» **Exercise prompt**
Below are records to return verbatim; the pictures are to be dropped.

Version comparison data:
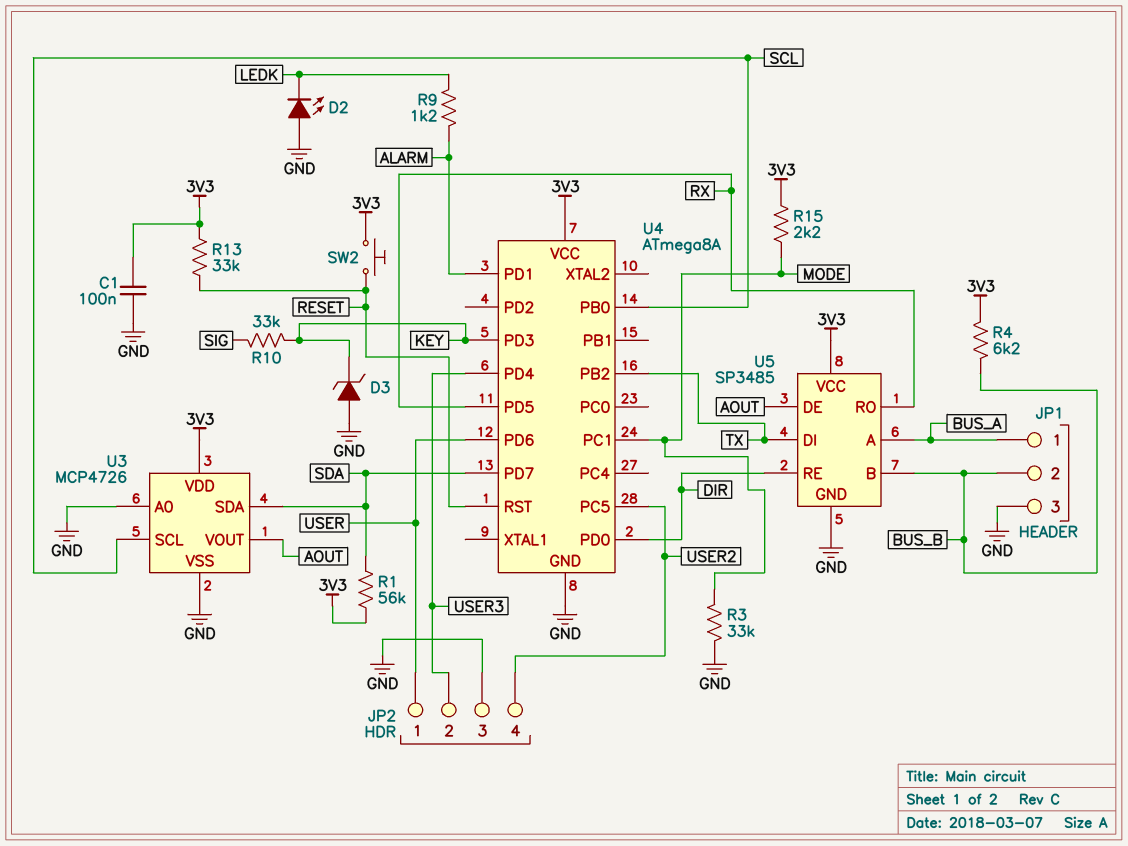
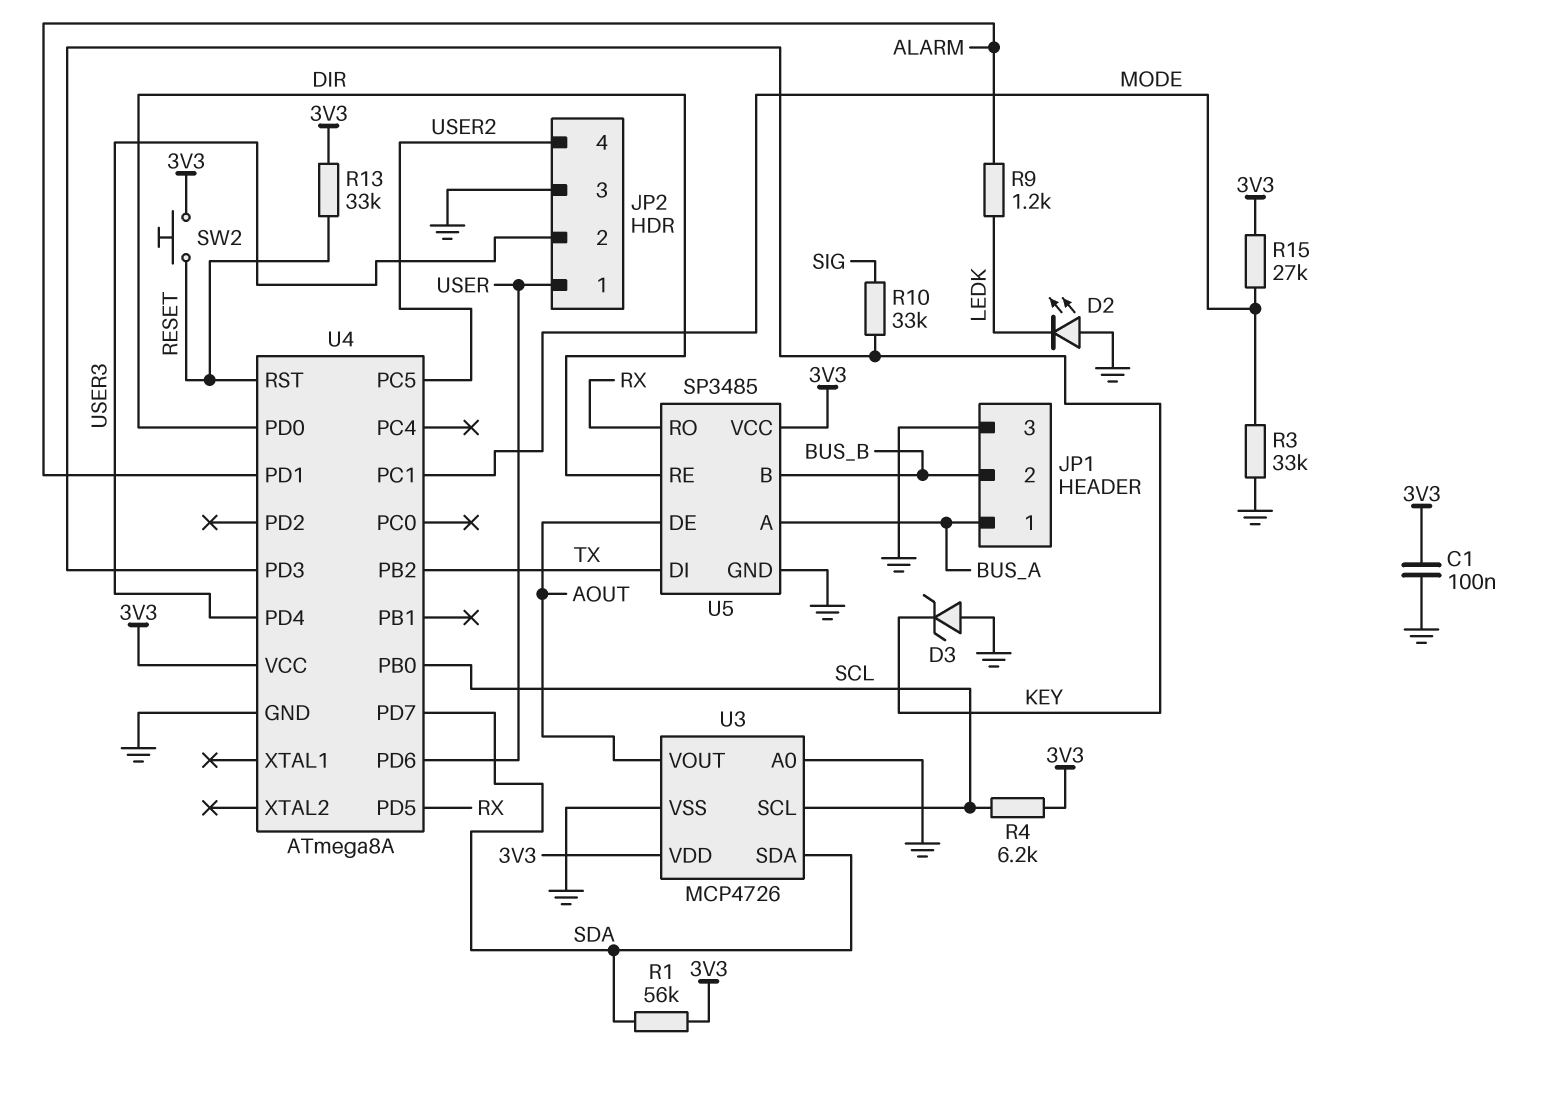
R4: 6.2k (3V3, BUS_B) -> 6.2k (3V3, SCL)
R15: 2.2k (3V3, MODE) -> 27k (3V3, MODE)

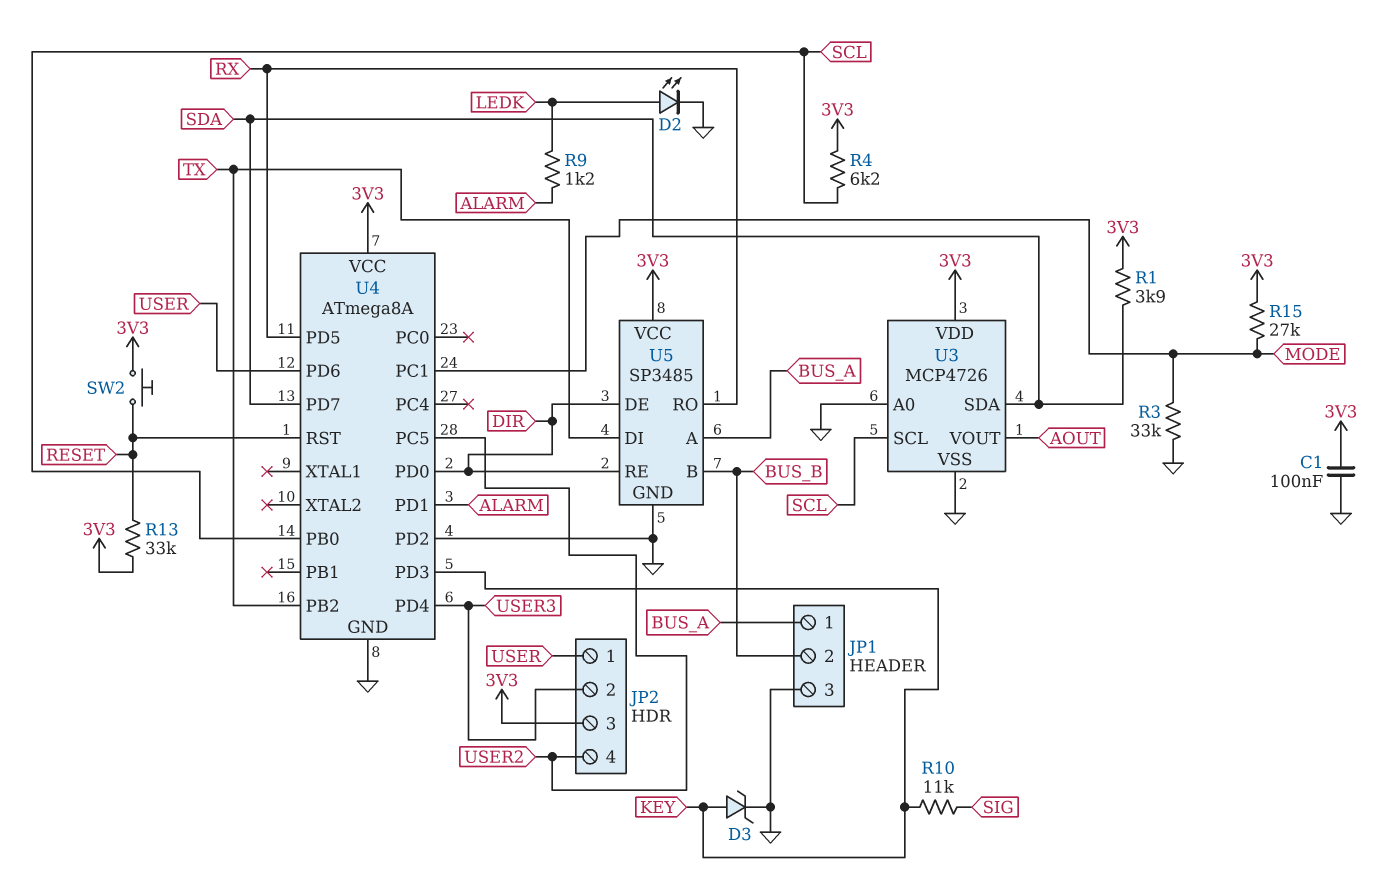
D2: LED (A GND, K LEDK) -> LED (A LEDK, K GND)
D3: zener (A GND, K KEY) -> zener (A KEY, K GND)
JP2 pin 3: GND -> 3V3
R1: 56k (3V3, SDA) -> 3.9k (3V3, SDA)
R10: 33k (KEY, SIG) -> 11k (KEY, SIG)
U4 pin PD2: none -> GND
U5 pin DE: AOUT -> DIR

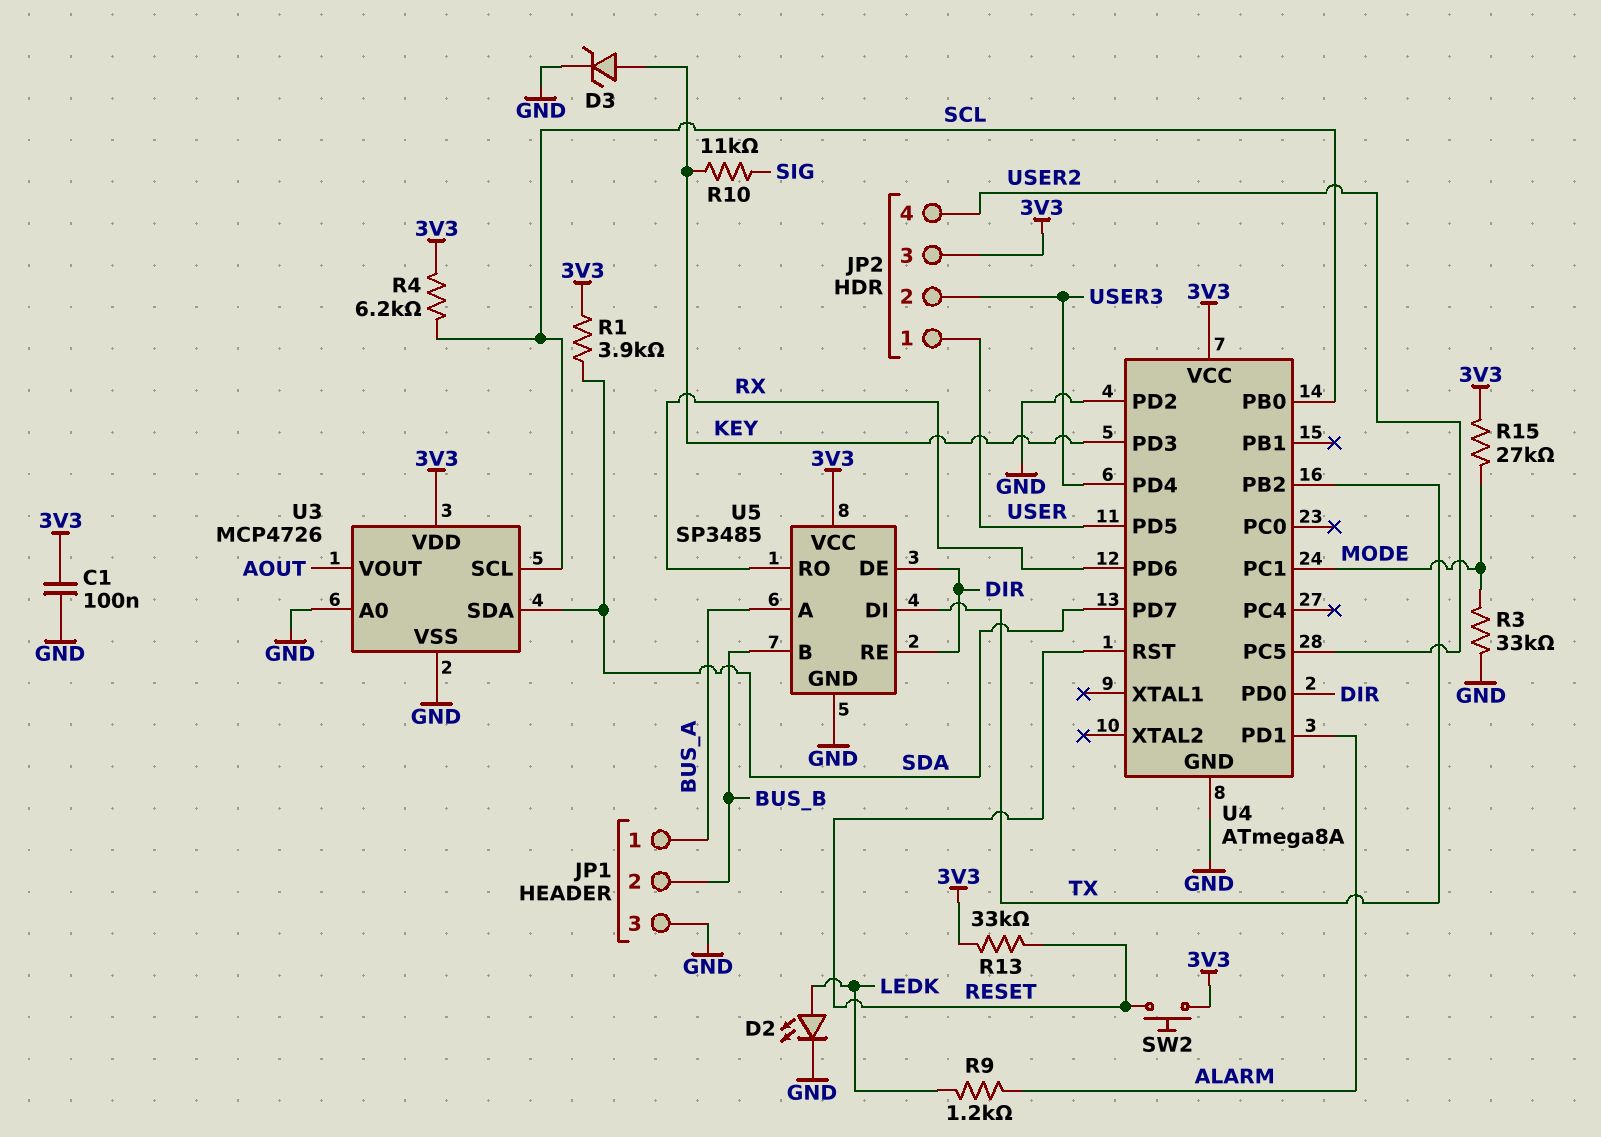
U4 pin PD5: RX -> USER
U4 pin PD6: USER -> RX

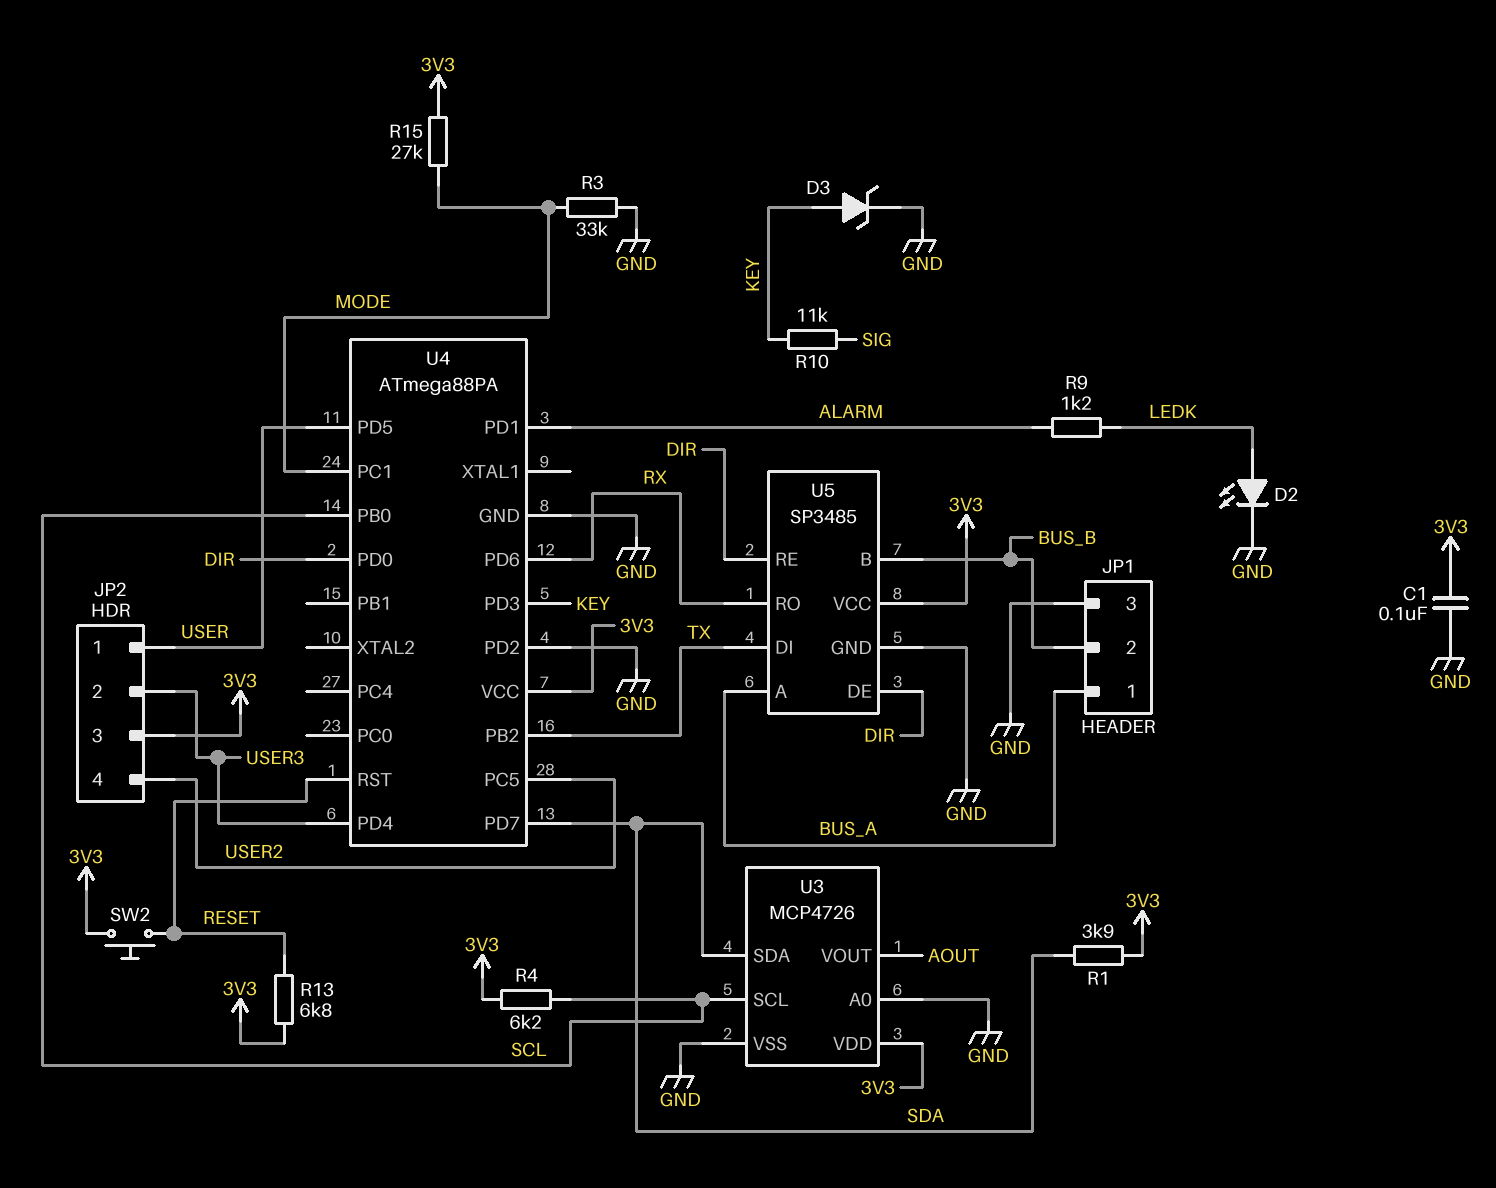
R13: 33k (3V3, RESET) -> 6.8k (3V3, RESET)
U4: ATmega8A -> ATmega88PA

» **Response**
R4: 6.2k (3V3, BUS_B) -> 6.2k (3V3, SCL)
R15: 2.2k (3V3, MODE) -> 27k (3V3, MODE)

D2: LED (A GND, K LEDK) -> LED (A LEDK, K GND)
D3: zener (A GND, K KEY) -> zener (A KEY, K GND)
JP2 pin 3: GND -> 3V3
R1: 56k (3V3, SDA) -> 3.9k (3V3, SDA)
R10: 33k (KEY, SIG) -> 11k (KEY, SIG)
U4 pin PD2: none -> GND
U5 pin DE: AOUT -> DIR

U4 pin PD5: RX -> USER
U4 pin PD6: USER -> RX

R13: 33k (3V3, RESET) -> 6.8k (3V3, RESET)
U4: ATmega8A -> ATmega88PA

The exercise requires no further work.